◆ **TASK ITEM**
Nothing but the lines from the one containing "J3 pin 1: IN -> GND" through the last line of the data below should be returned, each exactly as it stands, pictures excluded.

[Version difference data]
[Start of Attachment]

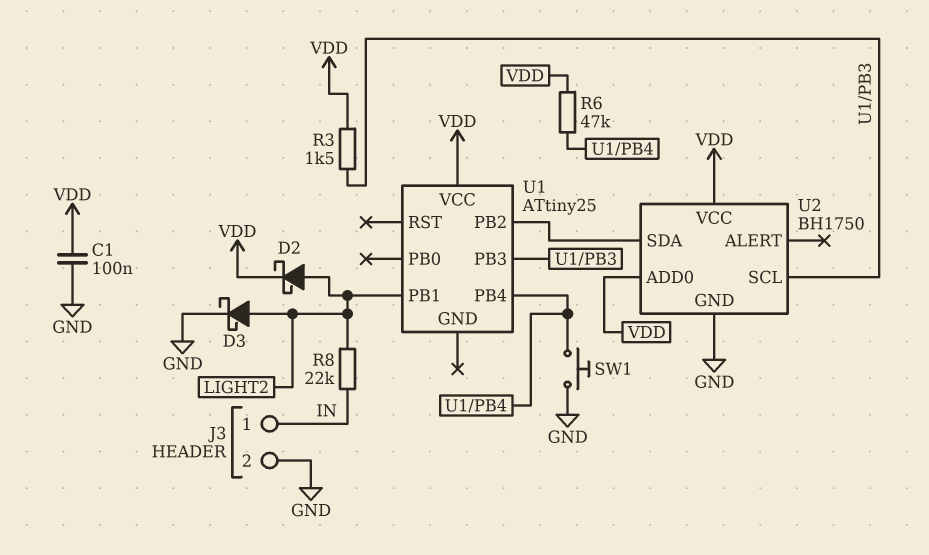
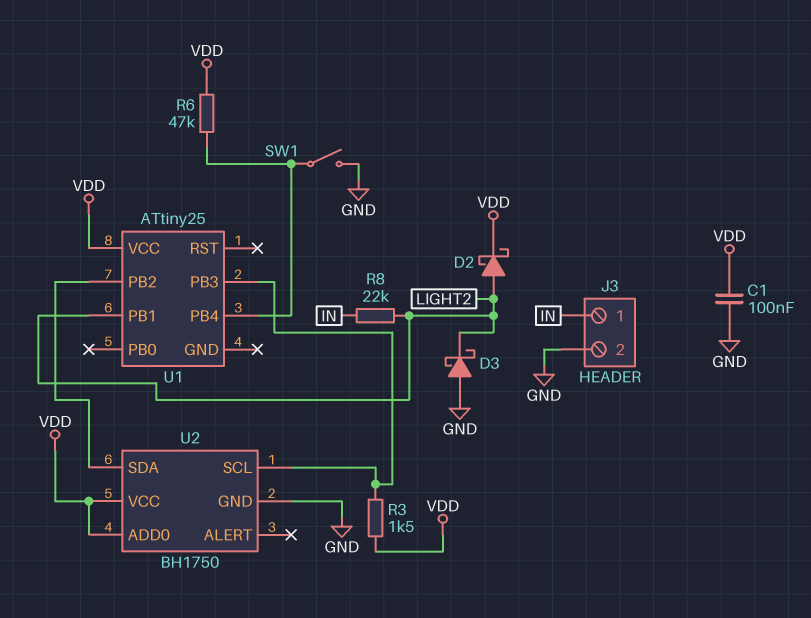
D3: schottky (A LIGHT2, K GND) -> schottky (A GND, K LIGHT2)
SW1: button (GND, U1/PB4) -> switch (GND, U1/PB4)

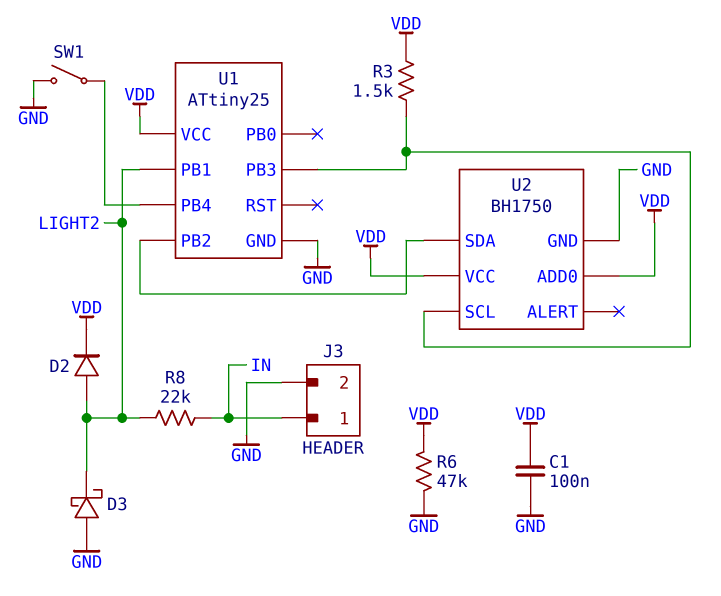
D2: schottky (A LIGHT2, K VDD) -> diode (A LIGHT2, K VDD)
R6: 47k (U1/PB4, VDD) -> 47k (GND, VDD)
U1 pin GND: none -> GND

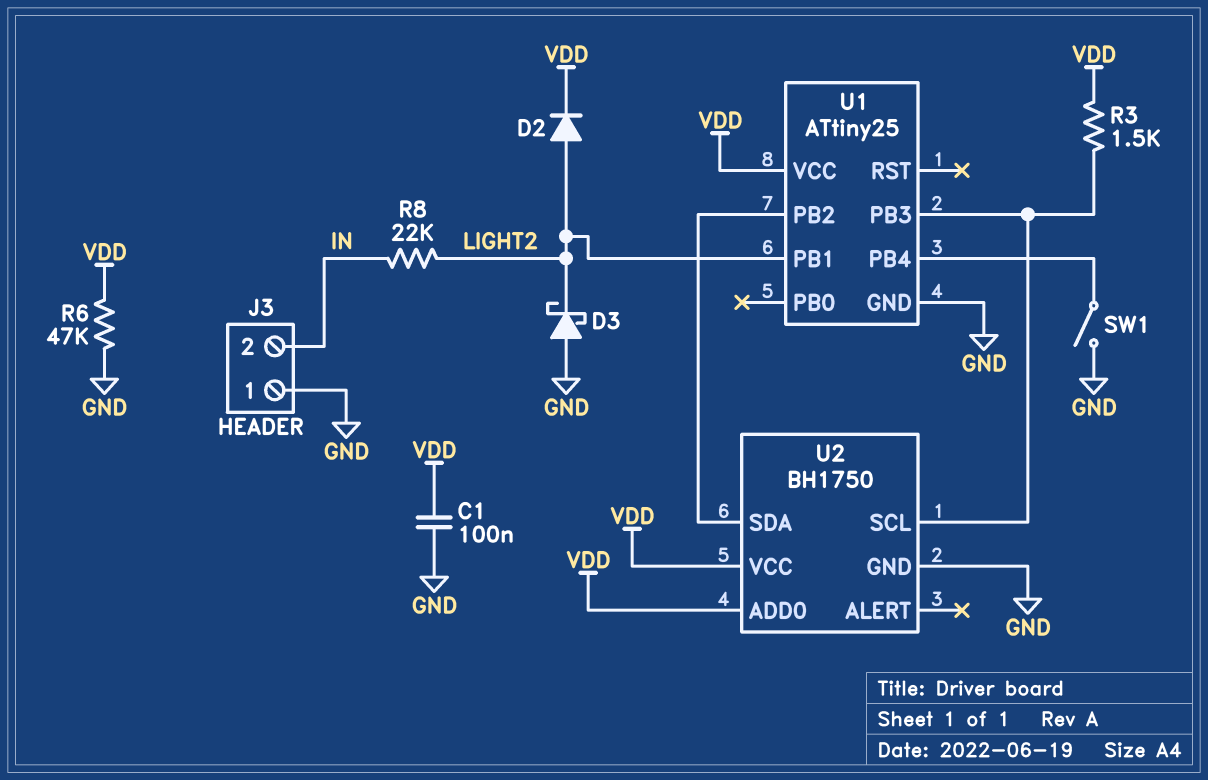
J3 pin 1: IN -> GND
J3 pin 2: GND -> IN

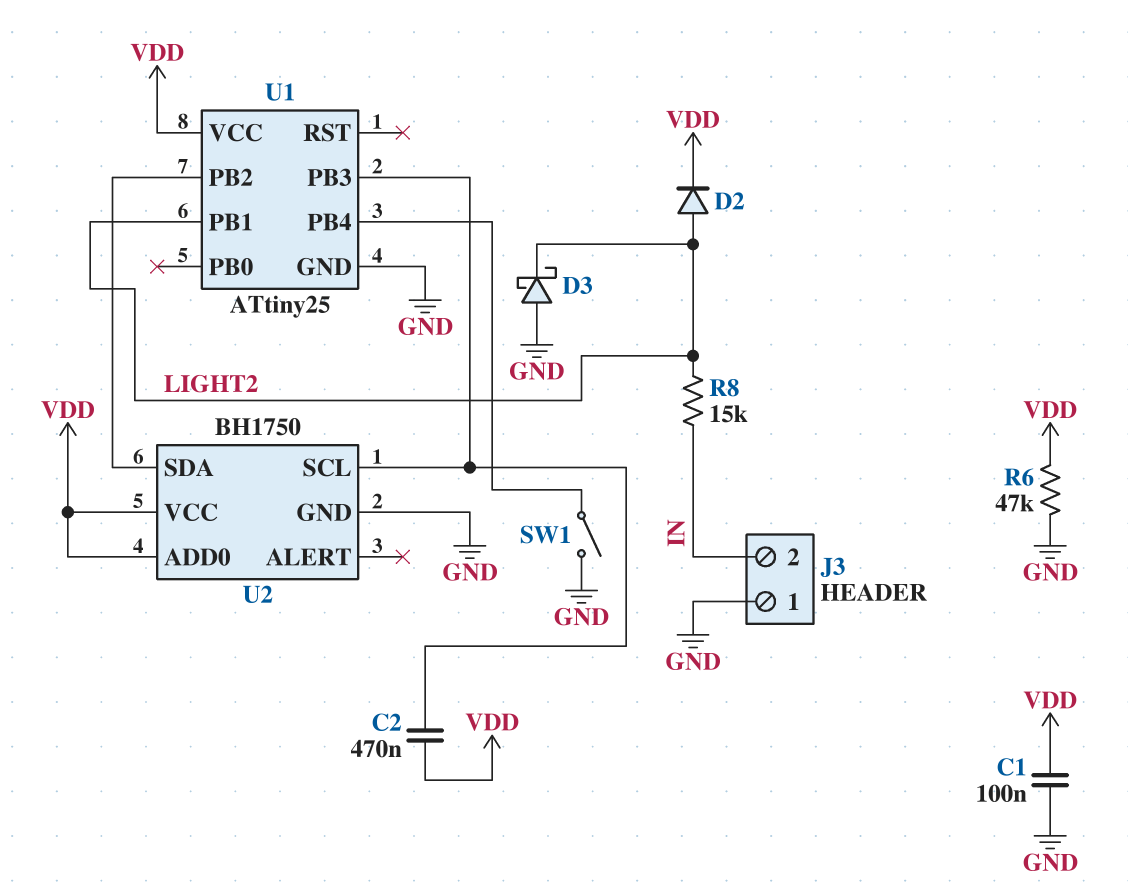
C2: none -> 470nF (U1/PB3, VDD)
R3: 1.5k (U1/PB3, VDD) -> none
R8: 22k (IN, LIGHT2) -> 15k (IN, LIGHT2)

[End of Attachment]

◆ **WORKED SOLUTION**
J3 pin 1: IN -> GND
J3 pin 2: GND -> IN

C2: none -> 470nF (U1/PB3, VDD)
R3: 1.5k (U1/PB3, VDD) -> none
R8: 22k (IN, LIGHT2) -> 15k (IN, LIGHT2)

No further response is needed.